Of all the entries below, only the lines from the one with "grey headphones: 5 -> 6" up to and including the one with "yellow truck: 2 -> 3" are to be duplicated exactly.
** Provided records follows **
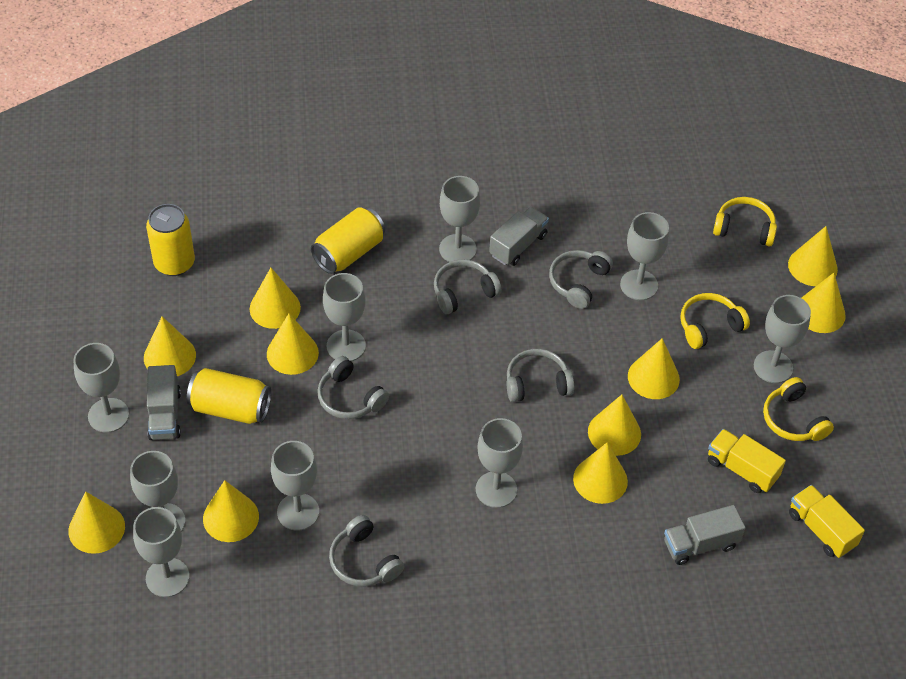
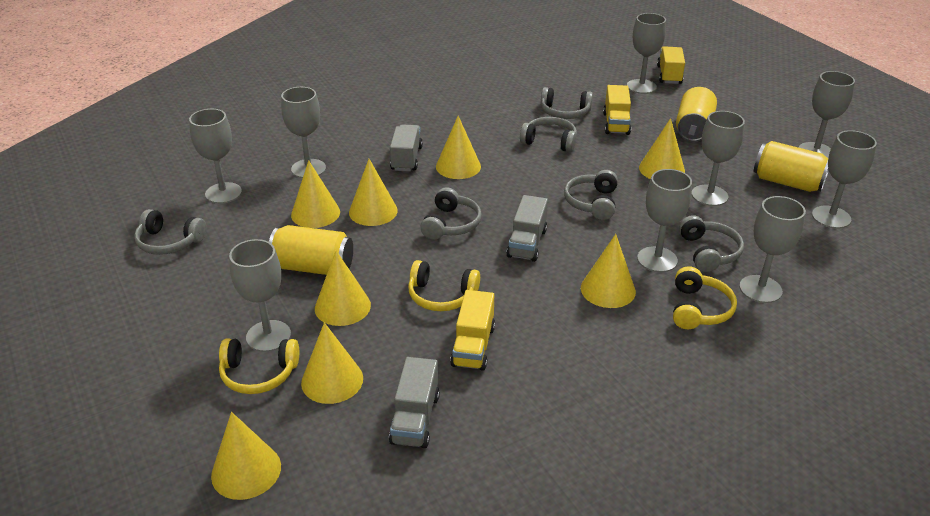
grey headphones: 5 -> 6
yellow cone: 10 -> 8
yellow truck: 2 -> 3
** End of Provided records **
** Provided records follows **
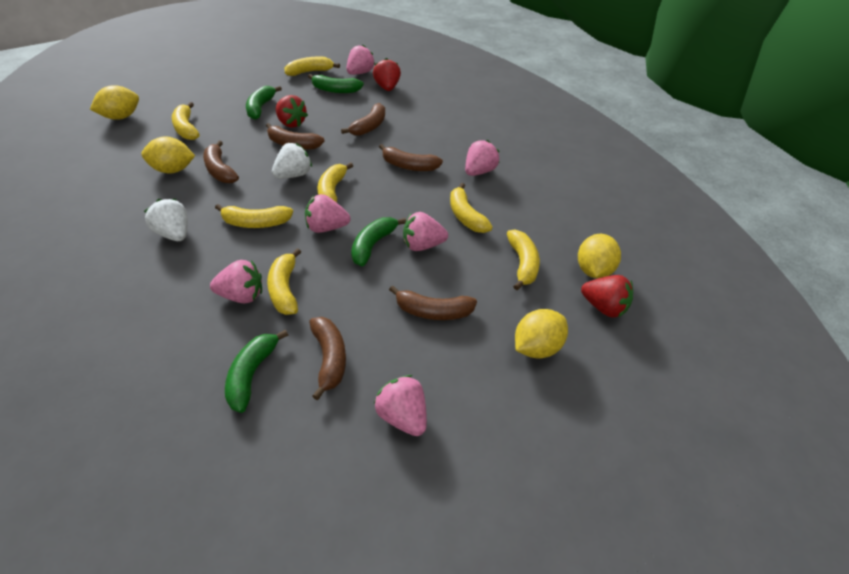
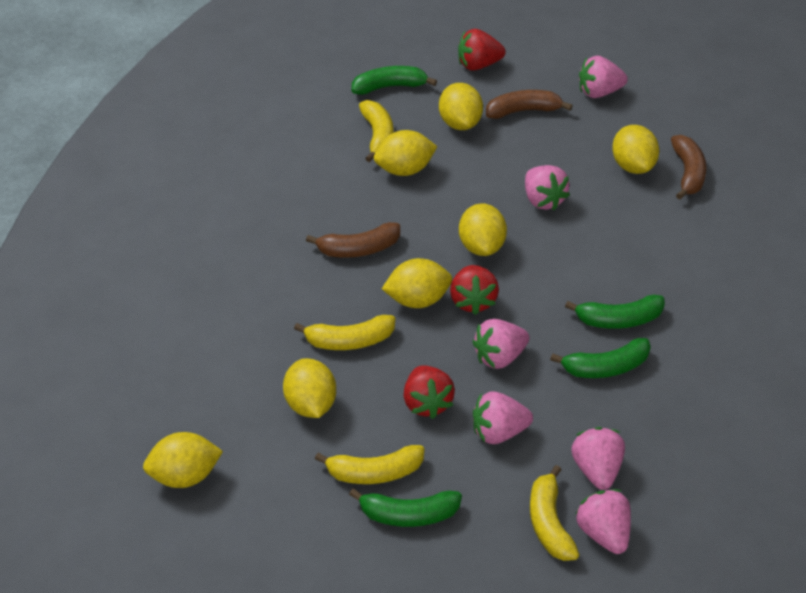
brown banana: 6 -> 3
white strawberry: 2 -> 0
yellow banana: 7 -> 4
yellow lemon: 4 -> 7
** End of Provided records **
== The answer ==
grey headphones: 5 -> 6
yellow cone: 10 -> 8
yellow truck: 2 -> 3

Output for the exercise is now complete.